- [Work request]
Where a line in the listing contains the string "pentagon", copy that line out.

- [Record excerpts]

┌────────

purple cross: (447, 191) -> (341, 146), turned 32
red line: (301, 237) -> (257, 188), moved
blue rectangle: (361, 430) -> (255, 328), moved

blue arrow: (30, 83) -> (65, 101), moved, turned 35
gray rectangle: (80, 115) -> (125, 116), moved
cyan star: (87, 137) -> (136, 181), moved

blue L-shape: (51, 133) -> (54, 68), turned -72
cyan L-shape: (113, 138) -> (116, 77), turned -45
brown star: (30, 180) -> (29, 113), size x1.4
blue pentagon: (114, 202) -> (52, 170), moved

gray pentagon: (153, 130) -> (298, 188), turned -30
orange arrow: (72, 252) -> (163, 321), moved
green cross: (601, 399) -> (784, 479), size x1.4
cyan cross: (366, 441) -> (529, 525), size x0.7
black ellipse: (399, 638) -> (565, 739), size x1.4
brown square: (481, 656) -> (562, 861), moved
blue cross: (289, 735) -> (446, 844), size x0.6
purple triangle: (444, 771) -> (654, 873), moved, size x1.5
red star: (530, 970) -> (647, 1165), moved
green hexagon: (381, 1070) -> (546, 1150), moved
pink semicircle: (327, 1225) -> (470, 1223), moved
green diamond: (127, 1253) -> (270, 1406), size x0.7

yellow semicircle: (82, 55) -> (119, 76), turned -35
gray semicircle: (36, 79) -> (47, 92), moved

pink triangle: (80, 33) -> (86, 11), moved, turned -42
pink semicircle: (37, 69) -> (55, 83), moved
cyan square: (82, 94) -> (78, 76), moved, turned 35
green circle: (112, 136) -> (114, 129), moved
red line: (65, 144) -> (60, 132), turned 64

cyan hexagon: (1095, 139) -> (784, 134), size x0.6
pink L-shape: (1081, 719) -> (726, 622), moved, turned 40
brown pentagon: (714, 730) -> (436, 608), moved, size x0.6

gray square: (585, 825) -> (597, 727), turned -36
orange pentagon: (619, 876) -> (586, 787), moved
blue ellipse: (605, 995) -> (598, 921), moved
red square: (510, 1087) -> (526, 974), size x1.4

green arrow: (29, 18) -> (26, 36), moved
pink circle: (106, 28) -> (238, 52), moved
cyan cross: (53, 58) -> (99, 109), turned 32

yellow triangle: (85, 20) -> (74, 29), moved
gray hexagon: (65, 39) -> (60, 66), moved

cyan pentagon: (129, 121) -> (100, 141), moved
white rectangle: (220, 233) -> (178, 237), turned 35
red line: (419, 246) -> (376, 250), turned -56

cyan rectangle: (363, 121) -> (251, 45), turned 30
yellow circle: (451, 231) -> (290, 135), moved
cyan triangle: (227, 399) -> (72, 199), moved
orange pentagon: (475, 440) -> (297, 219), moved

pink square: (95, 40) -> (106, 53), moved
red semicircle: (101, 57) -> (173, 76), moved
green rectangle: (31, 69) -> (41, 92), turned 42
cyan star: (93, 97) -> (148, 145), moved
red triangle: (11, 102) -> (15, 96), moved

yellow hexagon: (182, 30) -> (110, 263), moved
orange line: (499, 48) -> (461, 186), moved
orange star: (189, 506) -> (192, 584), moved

└────────

- [Exercise result]
blue pentagon: (114, 202) -> (52, 170), moved
gray pentagon: (153, 130) -> (298, 188), turned -30
brown pentagon: (714, 730) -> (436, 608), moved, size x0.6
orange pentagon: (619, 876) -> (586, 787), moved
cyan pentagon: (129, 121) -> (100, 141), moved
orange pentagon: (475, 440) -> (297, 219), moved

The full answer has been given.